(Problem requirements): Below is a listing with pictures. Repeat exactly the lines starting at the one holding "brown plate B4:B6" and going on through the one holding "none -> white plate G3 level 2", and leave every picture out.

(Exercise input):

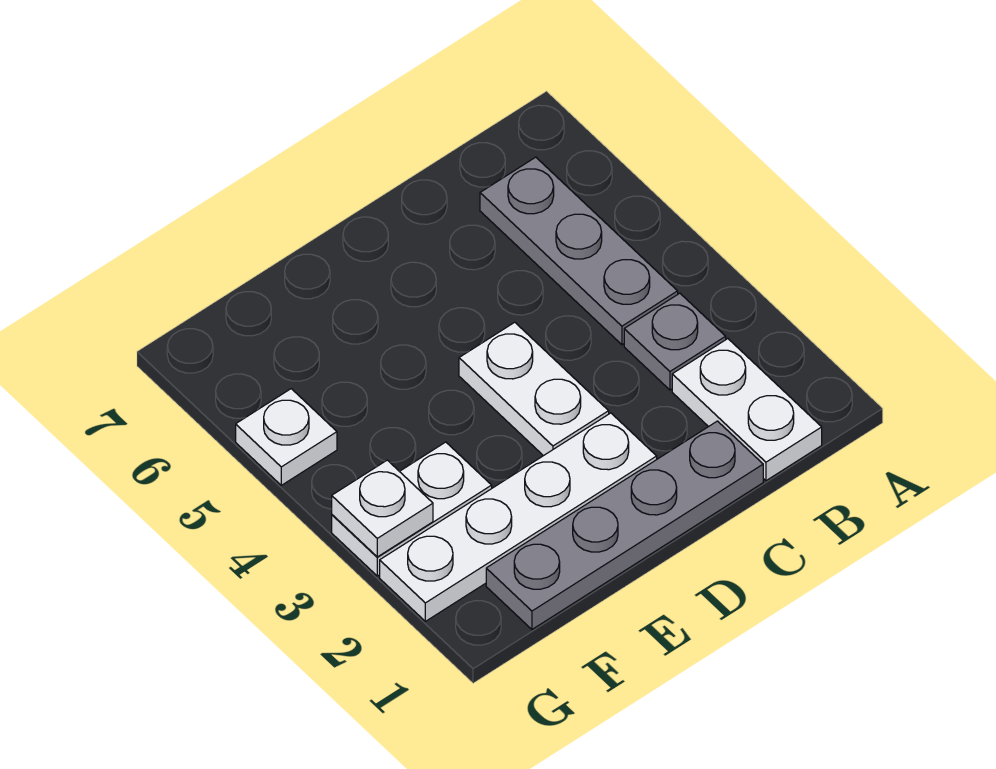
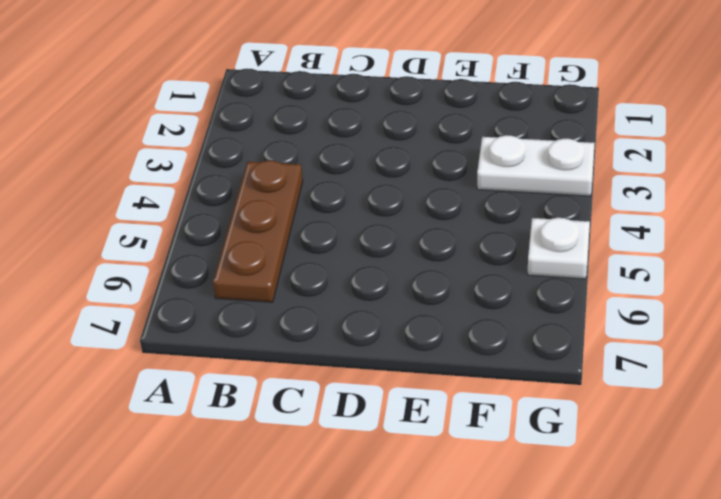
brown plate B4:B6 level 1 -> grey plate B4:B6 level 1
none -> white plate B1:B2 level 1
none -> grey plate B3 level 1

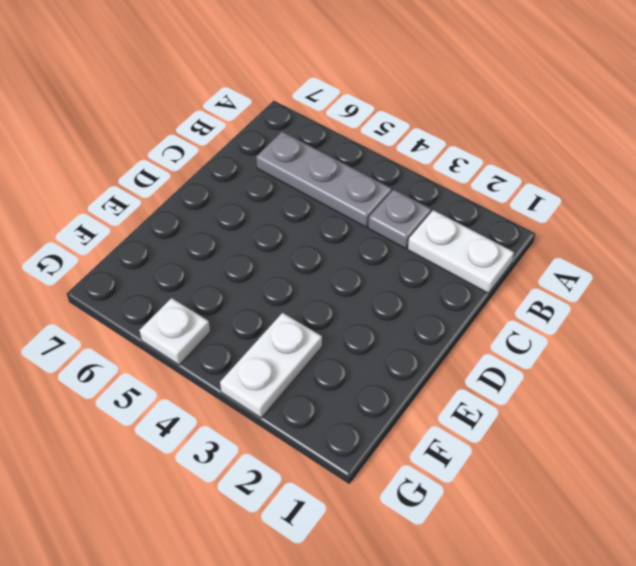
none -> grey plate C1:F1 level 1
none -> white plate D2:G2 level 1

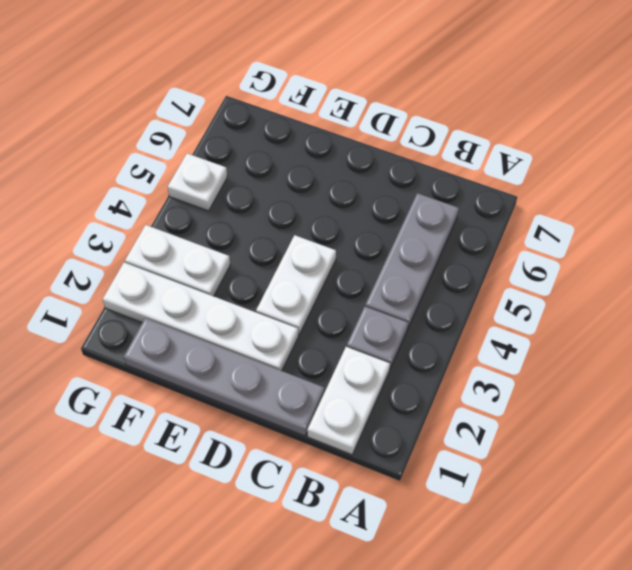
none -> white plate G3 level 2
--
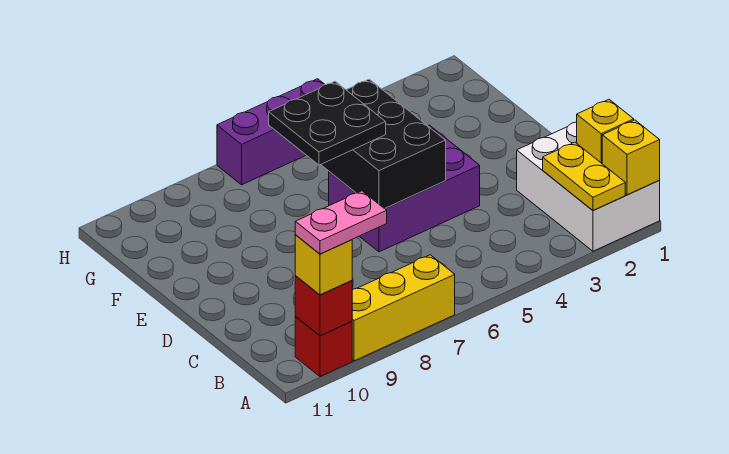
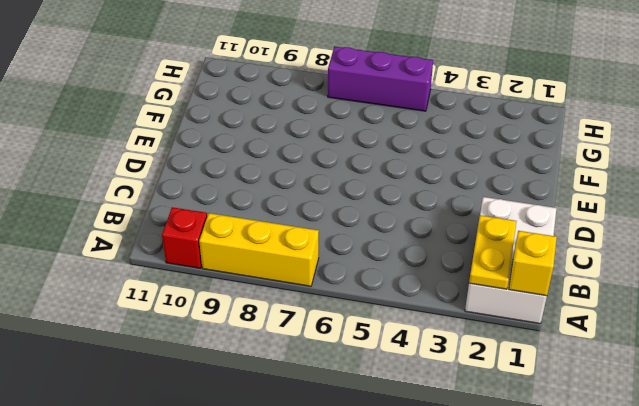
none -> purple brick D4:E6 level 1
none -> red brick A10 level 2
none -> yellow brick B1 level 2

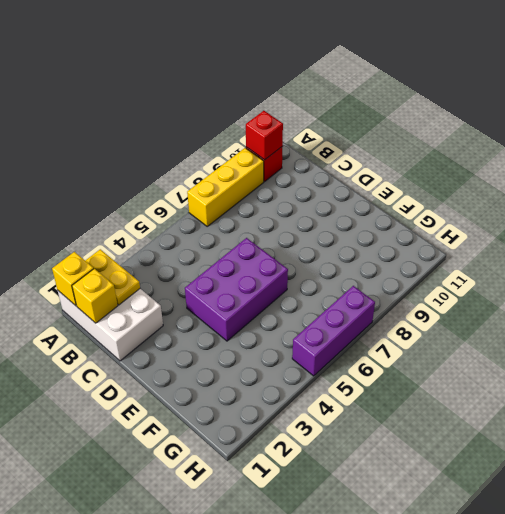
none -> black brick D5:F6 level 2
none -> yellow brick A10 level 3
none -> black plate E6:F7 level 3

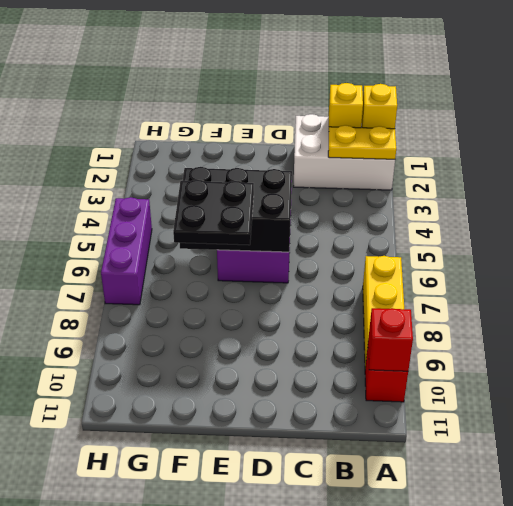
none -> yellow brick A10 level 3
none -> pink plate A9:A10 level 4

(Output for this task):
brown plate B4:B6 level 1 -> grey plate B4:B6 level 1
none -> white plate B1:B2 level 1
none -> grey plate B3 level 1

none -> grey plate C1:F1 level 1
none -> white plate D2:G2 level 1

none -> white plate G3 level 2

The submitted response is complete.